Required work. With the pictures removed, write out the data below exactly.

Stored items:
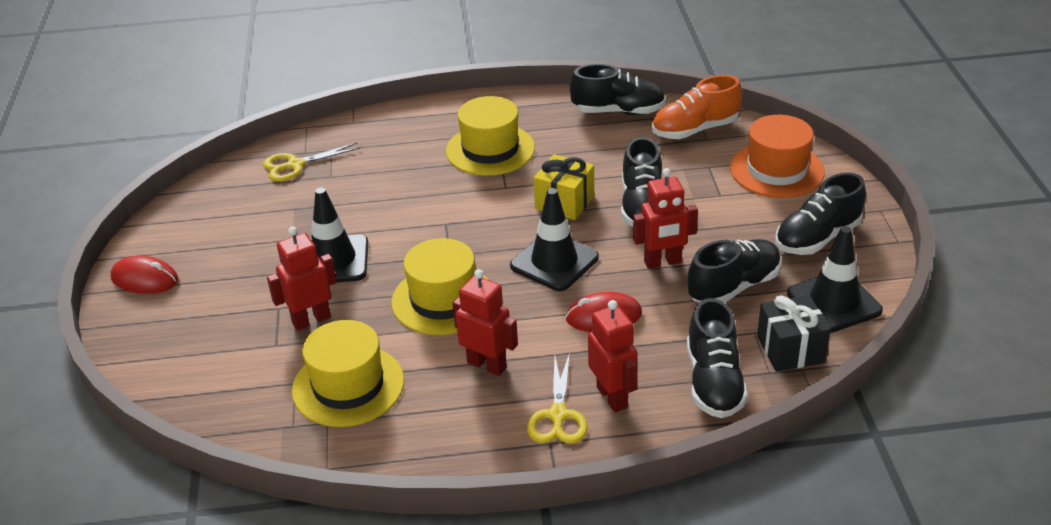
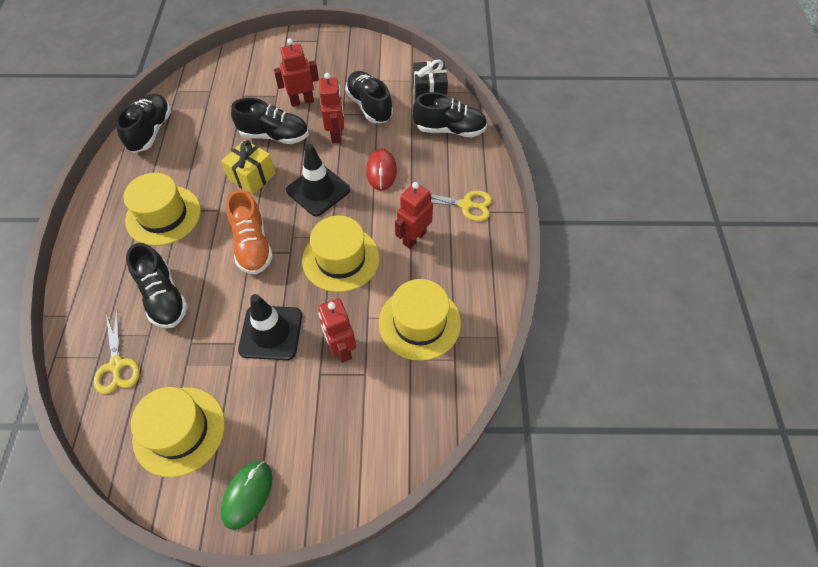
camera: 85 degrees left, 20 degrees up
(145, 279) = (247, 494): red mouse -> green mouse
(219, 220) = (179, 431): none -> yellow hat
(612, 397) = (454, 177): red robot -> red robot (302, 101)
(695, 130) = (196, 94): orange shoe -> orange shoe (252, 245)
(777, 170) = (261, 65): orange hat -> none
(817, 238) = (335, 62): black shoe -> black shoe (164, 297)
(834, 302) = (394, 68): black traffic cone -> none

Written reply.
camera: 85 degrees left, 20 degrees up
(145, 279) = (247, 494): red mouse -> green mouse
(219, 220) = (179, 431): none -> yellow hat
(612, 397) = (454, 177): red robot -> red robot (302, 101)
(695, 130) = (196, 94): orange shoe -> orange shoe (252, 245)
(777, 170) = (261, 65): orange hat -> none
(817, 238) = (335, 62): black shoe -> black shoe (164, 297)
(834, 302) = (394, 68): black traffic cone -> none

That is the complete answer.